From first line to last, retype the data exactly.

SUPPLIED INFORMATION
╭──

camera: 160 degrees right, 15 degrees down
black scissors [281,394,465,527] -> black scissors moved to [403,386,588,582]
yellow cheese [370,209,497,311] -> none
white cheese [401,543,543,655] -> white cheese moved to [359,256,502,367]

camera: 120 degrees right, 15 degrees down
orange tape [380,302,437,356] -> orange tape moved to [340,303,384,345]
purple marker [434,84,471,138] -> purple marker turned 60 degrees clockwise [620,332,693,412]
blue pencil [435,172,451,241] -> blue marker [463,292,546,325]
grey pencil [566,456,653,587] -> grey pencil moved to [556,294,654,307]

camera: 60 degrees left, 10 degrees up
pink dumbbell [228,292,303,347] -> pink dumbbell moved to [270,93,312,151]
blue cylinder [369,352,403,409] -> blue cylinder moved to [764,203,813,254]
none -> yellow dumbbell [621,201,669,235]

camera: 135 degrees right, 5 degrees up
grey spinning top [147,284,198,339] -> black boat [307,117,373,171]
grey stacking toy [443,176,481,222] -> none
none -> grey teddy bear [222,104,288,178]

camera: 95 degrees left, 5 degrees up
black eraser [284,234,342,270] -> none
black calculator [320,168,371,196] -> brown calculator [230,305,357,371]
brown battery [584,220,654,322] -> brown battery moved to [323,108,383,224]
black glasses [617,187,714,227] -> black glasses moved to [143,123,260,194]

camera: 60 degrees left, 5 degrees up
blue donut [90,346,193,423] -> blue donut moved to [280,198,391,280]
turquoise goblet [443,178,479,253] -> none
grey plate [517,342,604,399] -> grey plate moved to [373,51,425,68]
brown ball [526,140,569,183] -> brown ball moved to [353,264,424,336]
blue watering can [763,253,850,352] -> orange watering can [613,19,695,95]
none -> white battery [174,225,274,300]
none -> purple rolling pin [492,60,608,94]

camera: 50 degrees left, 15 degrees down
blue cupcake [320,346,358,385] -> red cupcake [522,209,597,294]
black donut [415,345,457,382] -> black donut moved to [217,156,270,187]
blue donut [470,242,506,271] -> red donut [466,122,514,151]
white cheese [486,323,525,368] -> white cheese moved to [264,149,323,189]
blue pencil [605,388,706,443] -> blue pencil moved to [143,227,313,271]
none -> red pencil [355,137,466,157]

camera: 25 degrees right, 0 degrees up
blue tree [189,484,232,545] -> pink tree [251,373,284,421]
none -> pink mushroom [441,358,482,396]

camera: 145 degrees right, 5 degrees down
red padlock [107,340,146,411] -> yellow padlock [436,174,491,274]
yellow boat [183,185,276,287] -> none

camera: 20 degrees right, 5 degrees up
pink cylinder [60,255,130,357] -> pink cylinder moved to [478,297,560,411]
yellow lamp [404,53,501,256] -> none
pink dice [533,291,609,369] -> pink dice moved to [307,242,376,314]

╰──

RESPONSE TO THIS EXERCISE
camera: 160 degrees right, 15 degrees down
black scissors [281,394,465,527] -> black scissors moved to [403,386,588,582]
yellow cheese [370,209,497,311] -> none
white cheese [401,543,543,655] -> white cheese moved to [359,256,502,367]

camera: 120 degrees right, 15 degrees down
orange tape [380,302,437,356] -> orange tape moved to [340,303,384,345]
purple marker [434,84,471,138] -> purple marker turned 60 degrees clockwise [620,332,693,412]
blue pencil [435,172,451,241] -> blue marker [463,292,546,325]
grey pencil [566,456,653,587] -> grey pencil moved to [556,294,654,307]

camera: 60 degrees left, 10 degrees up
pink dumbbell [228,292,303,347] -> pink dumbbell moved to [270,93,312,151]
blue cylinder [369,352,403,409] -> blue cylinder moved to [764,203,813,254]
none -> yellow dumbbell [621,201,669,235]

camera: 135 degrees right, 5 degrees up
grey spinning top [147,284,198,339] -> black boat [307,117,373,171]
grey stacking toy [443,176,481,222] -> none
none -> grey teddy bear [222,104,288,178]

camera: 95 degrees left, 5 degrees up
black eraser [284,234,342,270] -> none
black calculator [320,168,371,196] -> brown calculator [230,305,357,371]
brown battery [584,220,654,322] -> brown battery moved to [323,108,383,224]
black glasses [617,187,714,227] -> black glasses moved to [143,123,260,194]

camera: 60 degrees left, 5 degrees up
blue donut [90,346,193,423] -> blue donut moved to [280,198,391,280]
turquoise goblet [443,178,479,253] -> none
grey plate [517,342,604,399] -> grey plate moved to [373,51,425,68]
brown ball [526,140,569,183] -> brown ball moved to [353,264,424,336]
blue watering can [763,253,850,352] -> orange watering can [613,19,695,95]
none -> white battery [174,225,274,300]
none -> purple rolling pin [492,60,608,94]

camera: 50 degrees left, 15 degrees down
blue cupcake [320,346,358,385] -> red cupcake [522,209,597,294]
black donut [415,345,457,382] -> black donut moved to [217,156,270,187]
blue donut [470,242,506,271] -> red donut [466,122,514,151]
white cheese [486,323,525,368] -> white cheese moved to [264,149,323,189]
blue pencil [605,388,706,443] -> blue pencil moved to [143,227,313,271]
none -> red pencil [355,137,466,157]

camera: 25 degrees right, 0 degrees up
blue tree [189,484,232,545] -> pink tree [251,373,284,421]
none -> pink mushroom [441,358,482,396]

camera: 145 degrees right, 5 degrees down
red padlock [107,340,146,411] -> yellow padlock [436,174,491,274]
yellow boat [183,185,276,287] -> none

camera: 20 degrees right, 5 degrees up
pink cylinder [60,255,130,357] -> pink cylinder moved to [478,297,560,411]
yellow lamp [404,53,501,256] -> none
pink dice [533,291,609,369] -> pink dice moved to [307,242,376,314]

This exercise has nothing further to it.